## INSTRUCTIONS TO FOLLOW
The records below are to be set down again exactly, with the pictures left out.

## PROVIDED INFORMATION
Content starts
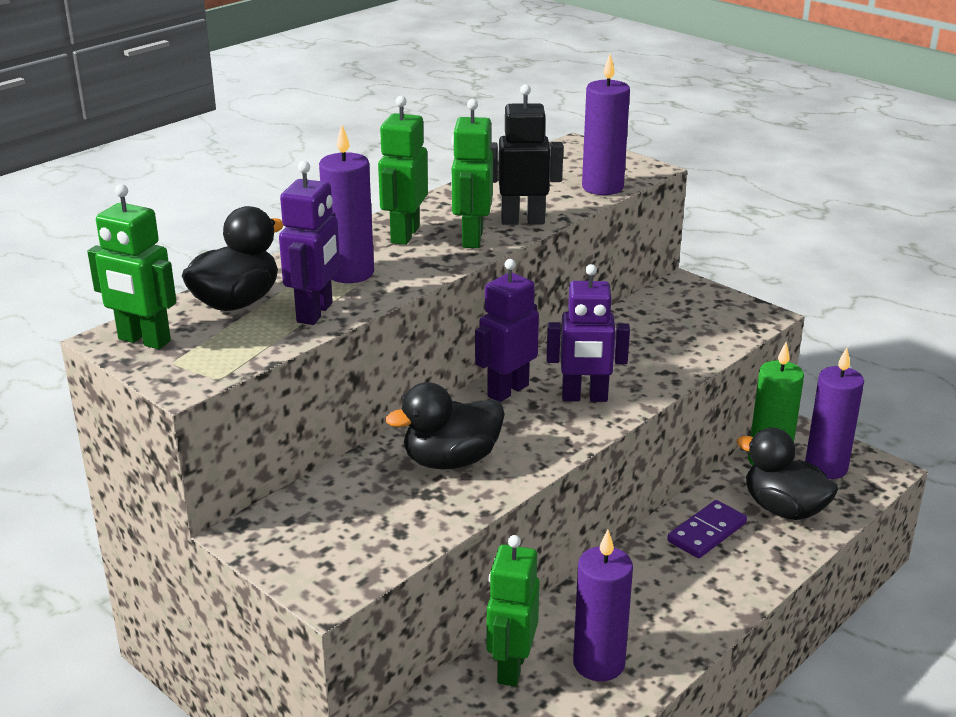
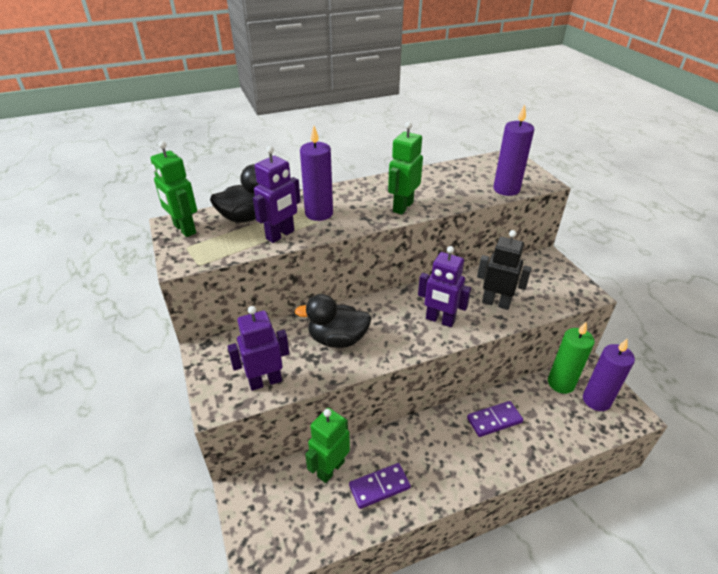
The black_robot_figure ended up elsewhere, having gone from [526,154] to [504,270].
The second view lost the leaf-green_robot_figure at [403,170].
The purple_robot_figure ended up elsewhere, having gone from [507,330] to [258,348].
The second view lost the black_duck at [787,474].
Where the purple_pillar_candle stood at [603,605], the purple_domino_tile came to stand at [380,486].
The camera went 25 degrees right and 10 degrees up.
Content ends
## EXERCISE RESULT
The black_robot_figure ended up elsewhere, having gone from [526,154] to [504,270].
The second view lost the leaf-green_robot_figure at [403,170].
The purple_robot_figure ended up elsewhere, having gone from [507,330] to [258,348].
The second view lost the black_duck at [787,474].
Where the purple_pillar_candle stood at [603,605], the purple_domino_tile came to stand at [380,486].
The camera went 25 degrees right and 10 degrees up.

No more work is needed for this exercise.